■ Data excerpts:
%%
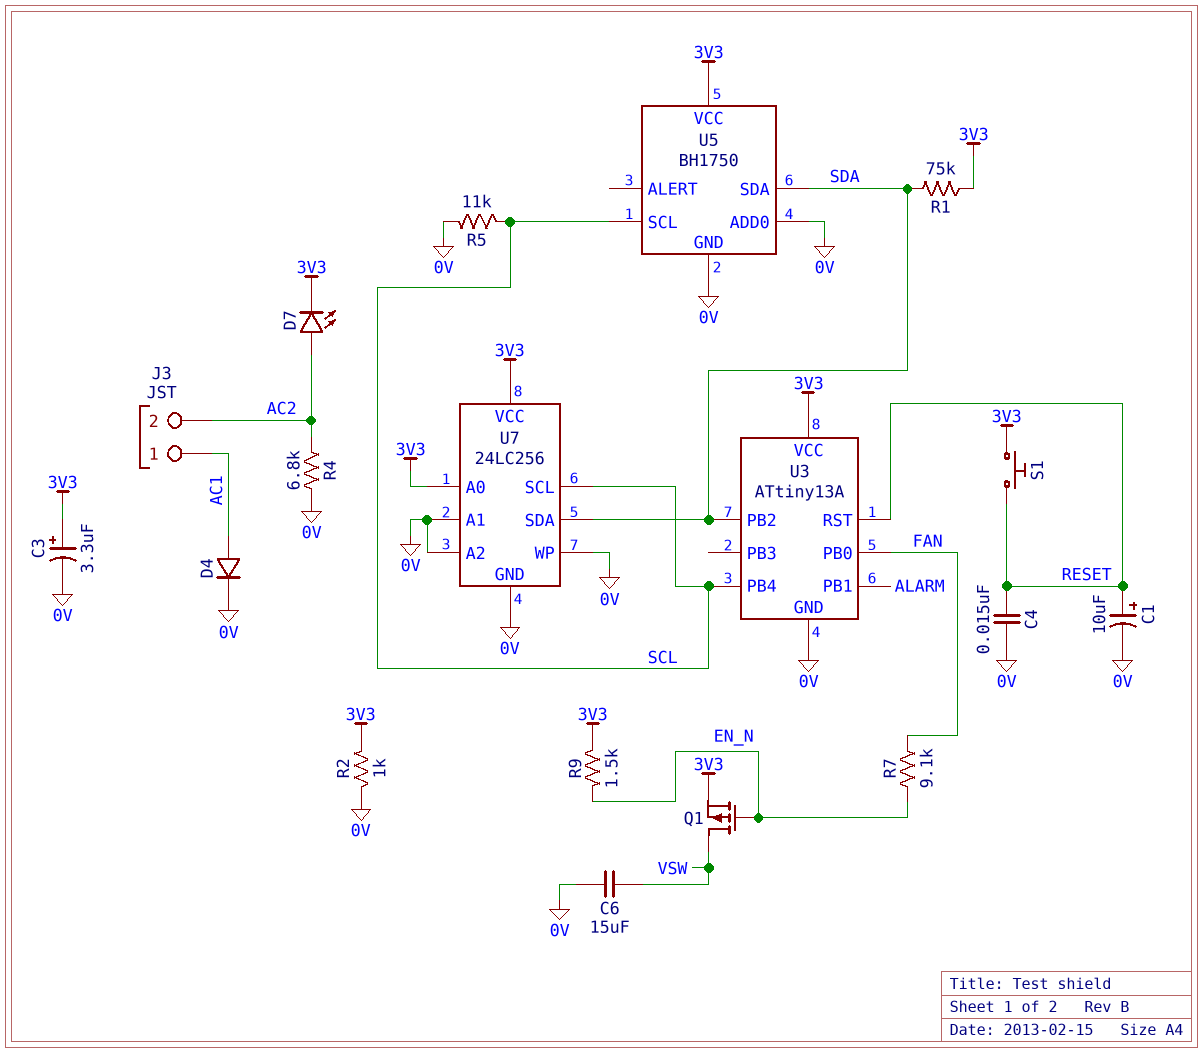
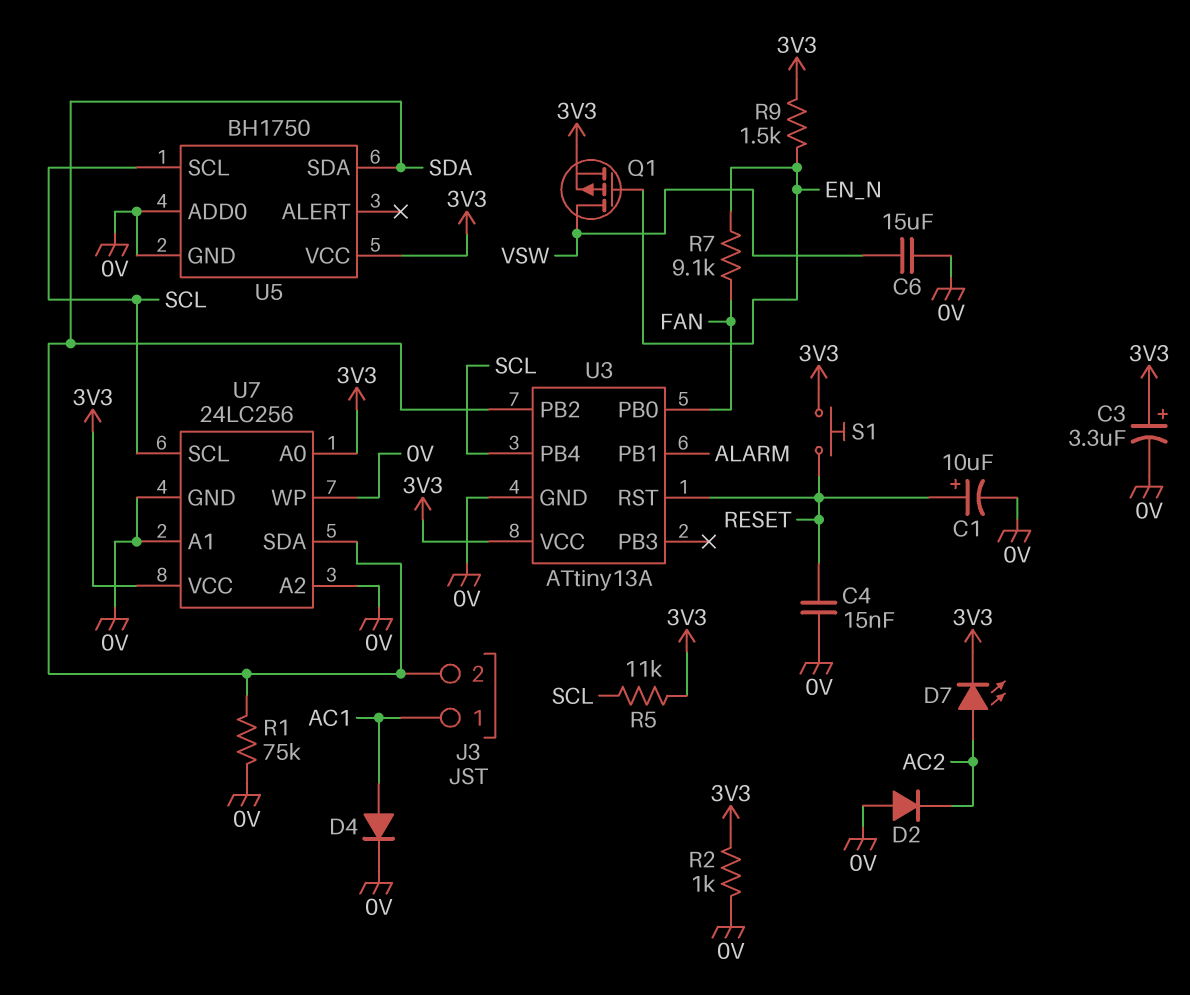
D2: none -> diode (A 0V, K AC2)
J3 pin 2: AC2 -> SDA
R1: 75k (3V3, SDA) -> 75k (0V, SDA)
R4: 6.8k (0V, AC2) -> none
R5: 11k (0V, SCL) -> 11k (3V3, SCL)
%%
%%
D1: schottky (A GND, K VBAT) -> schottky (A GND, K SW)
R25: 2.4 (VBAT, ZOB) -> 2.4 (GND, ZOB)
%%
%%
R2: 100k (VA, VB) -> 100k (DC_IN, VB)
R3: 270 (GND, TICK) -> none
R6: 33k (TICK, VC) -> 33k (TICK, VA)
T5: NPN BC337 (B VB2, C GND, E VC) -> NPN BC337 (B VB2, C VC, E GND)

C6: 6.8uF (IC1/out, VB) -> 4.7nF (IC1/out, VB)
%%
■ What you should do:
Retype, exactly and in full, the lines above from the one containing "R2: 100k (VA, VB) -> 100k (DC_IN, VB)" through the one containing "C6: 6.8uF (IC1/out, VB)".

■ Your solution:
R2: 100k (VA, VB) -> 100k (DC_IN, VB)
R3: 270 (GND, TICK) -> none
R6: 33k (TICK, VC) -> 33k (TICK, VA)
T5: NPN BC337 (B VB2, C GND, E VC) -> NPN BC337 (B VB2, C VC, E GND)

C6: 6.8uF (IC1/out, VB) -> 4.7nF (IC1/out, VB)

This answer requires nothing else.